• _WHAT YOU WILL DO_: Check every line below for the string "grau". Copy the ones that have it.

============

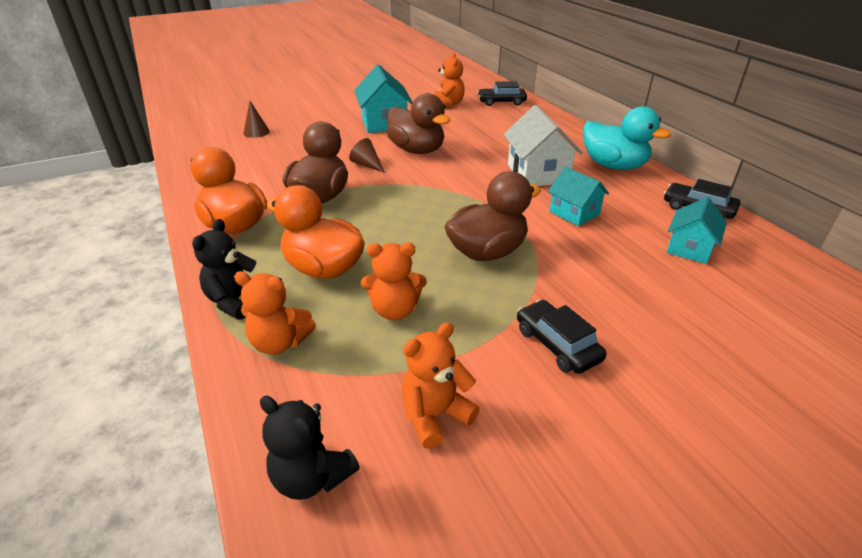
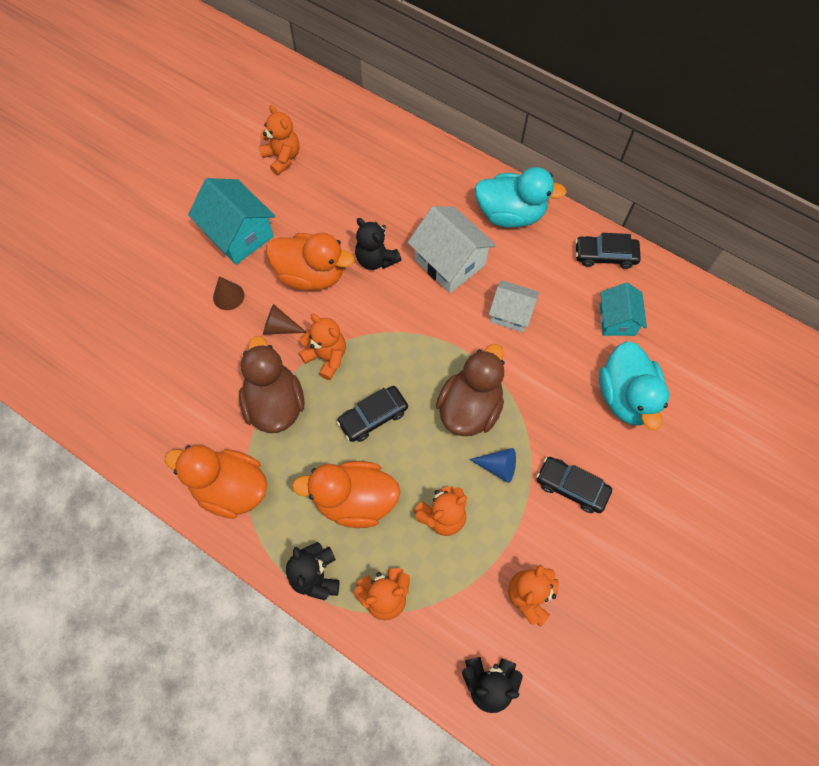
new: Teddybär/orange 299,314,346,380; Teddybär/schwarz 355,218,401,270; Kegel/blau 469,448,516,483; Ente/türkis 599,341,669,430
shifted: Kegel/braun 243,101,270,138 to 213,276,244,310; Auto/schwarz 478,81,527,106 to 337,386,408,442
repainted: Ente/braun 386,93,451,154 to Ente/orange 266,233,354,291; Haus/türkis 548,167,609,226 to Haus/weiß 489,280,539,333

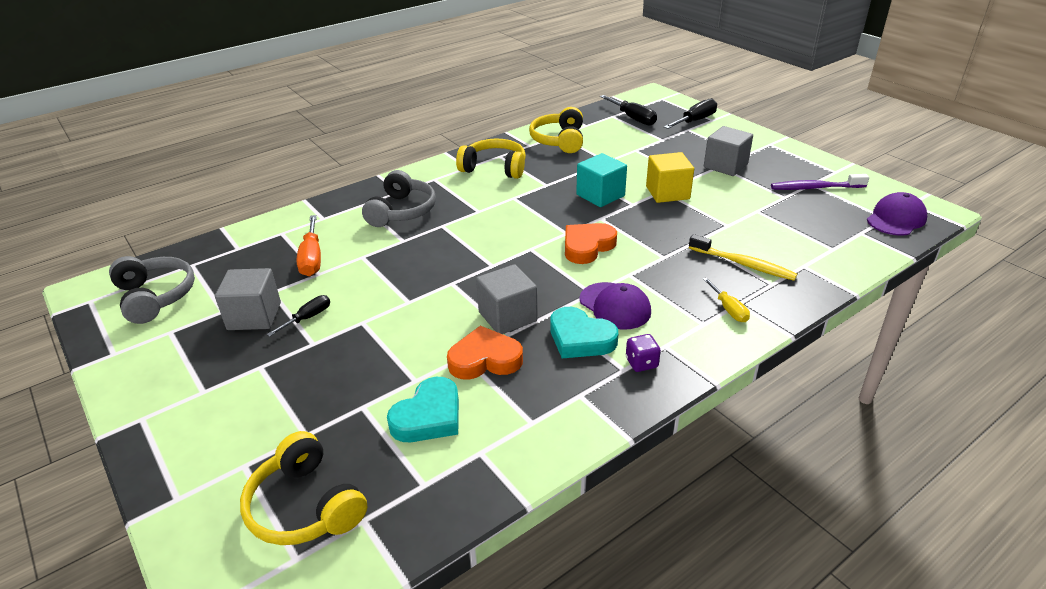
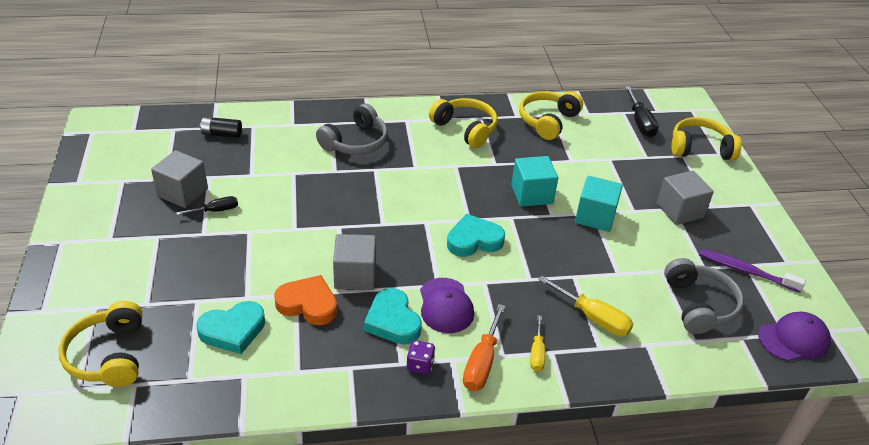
new: Batterie/schwarz 200,117,242,138
shifted: Kopfhörer/grau 109,256,195,324 to 664,258,744,334; Schraubenzieher/orange 297,215,321,276 to 463,304,505,391
swapped: Schraubenzieher/schwarz 664,98,717,129 to Kopfhörer/gelb 671,117,741,161; Zahnbürste/gelb 689,234,797,281 to Schraubenzieher/gelb 538,276,633,336
repainted: Herz/orange 565,223,617,264 to Herz/türkis 447,214,505,257; Kubus/gelb 646,152,694,203 to Kubus/türkis 575,176,623,232

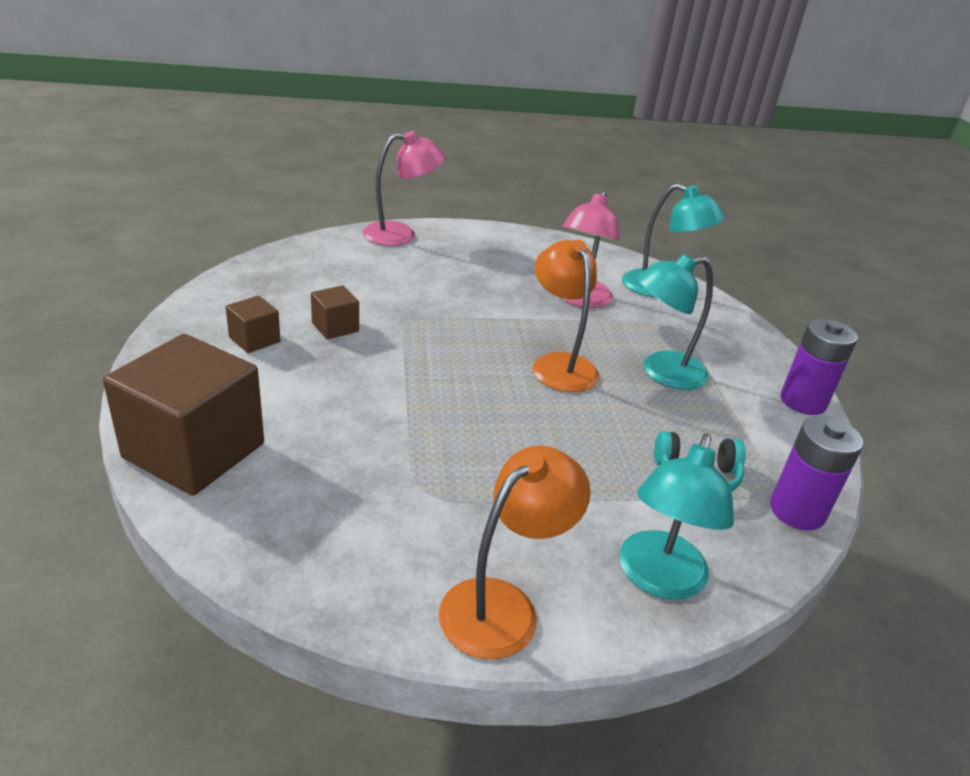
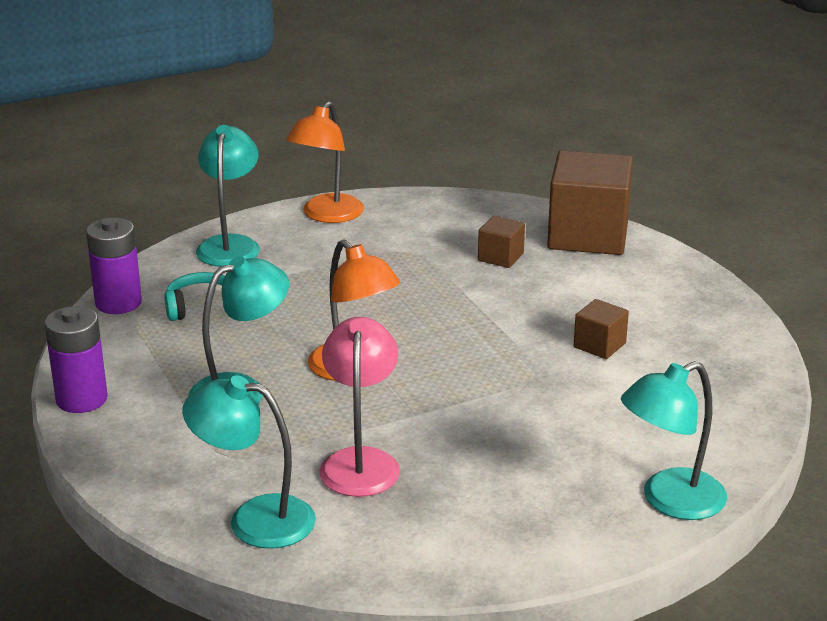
shifted: Kubus/braun 226,296,280,353 to 478,216,525,268
repainted: Lampe/rosa 363,131,445,246 to Lampe/türkis 621,361,727,520

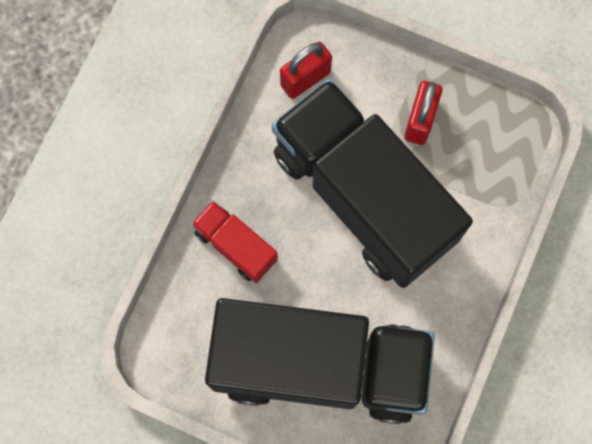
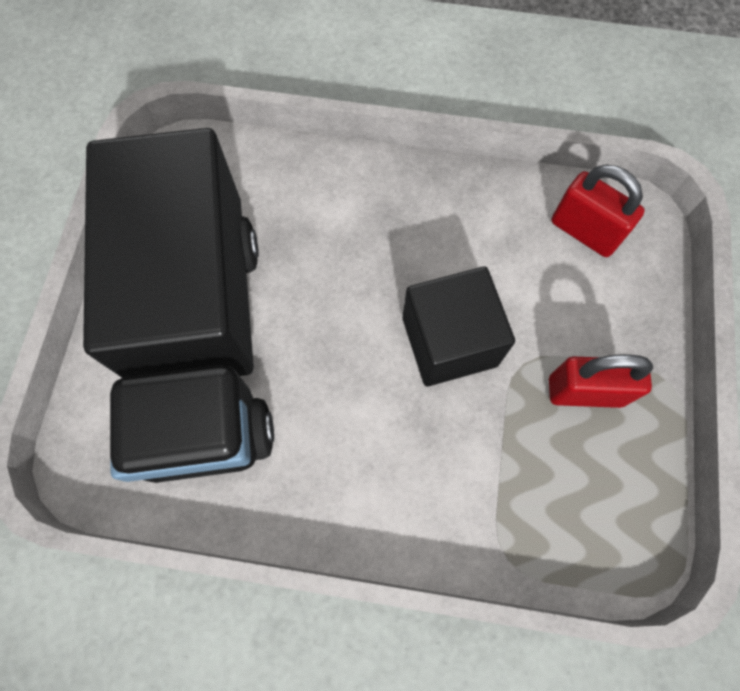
gone: Lastwagen/rot 191,200,278,283
swapped: Lastwagen/schwarz 272,79,473,288 to Kubus/schwarz 402,266,515,386

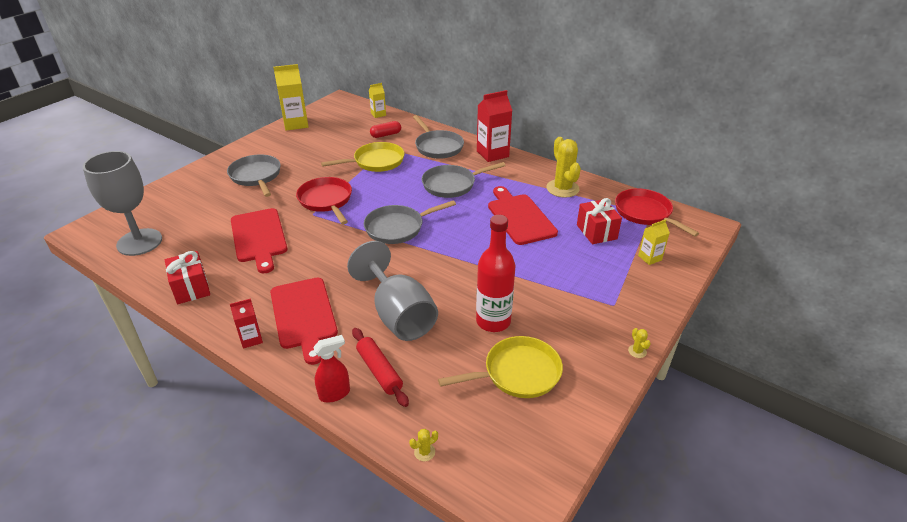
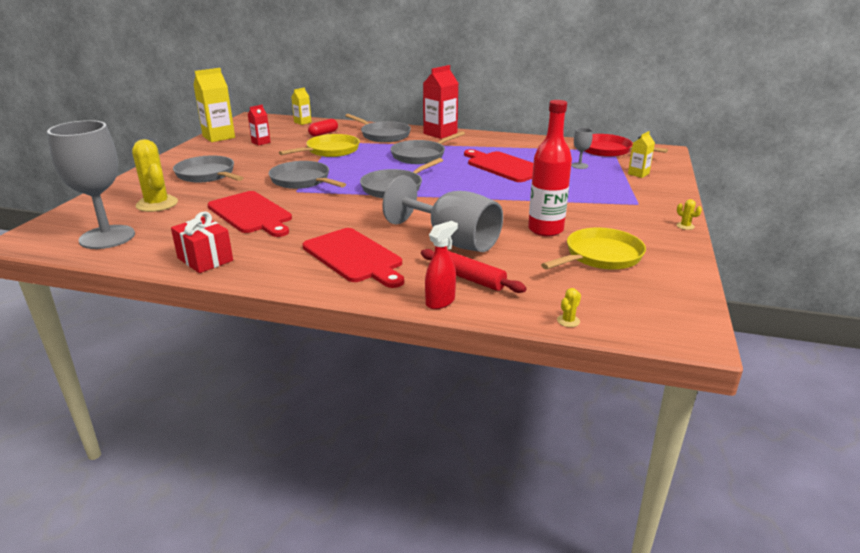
shifted: Getränkekarton/rot 230,298,263,348 to 248,105,271,146; Kaktus/gelb 546,137,581,198 to 132,139,178,212
swapped: Geschenk/rot 577,198,622,244 to Kelch/grau 571,128,593,169
repainted: Pfanne/rot 296,177,352,224 to Pfanne/grau 269,161,346,189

============

• _OUTPUT BELOW_:
shifted: Kopfhörer/grau 109,256,195,324 to 664,258,744,334; Schraubenzieher/orange 297,215,321,276 to 463,304,505,391
swapped: Geschenk/rot 577,198,622,244 to Kelch/grau 571,128,593,169
repainted: Pfanne/rot 296,177,352,224 to Pfanne/grau 269,161,346,189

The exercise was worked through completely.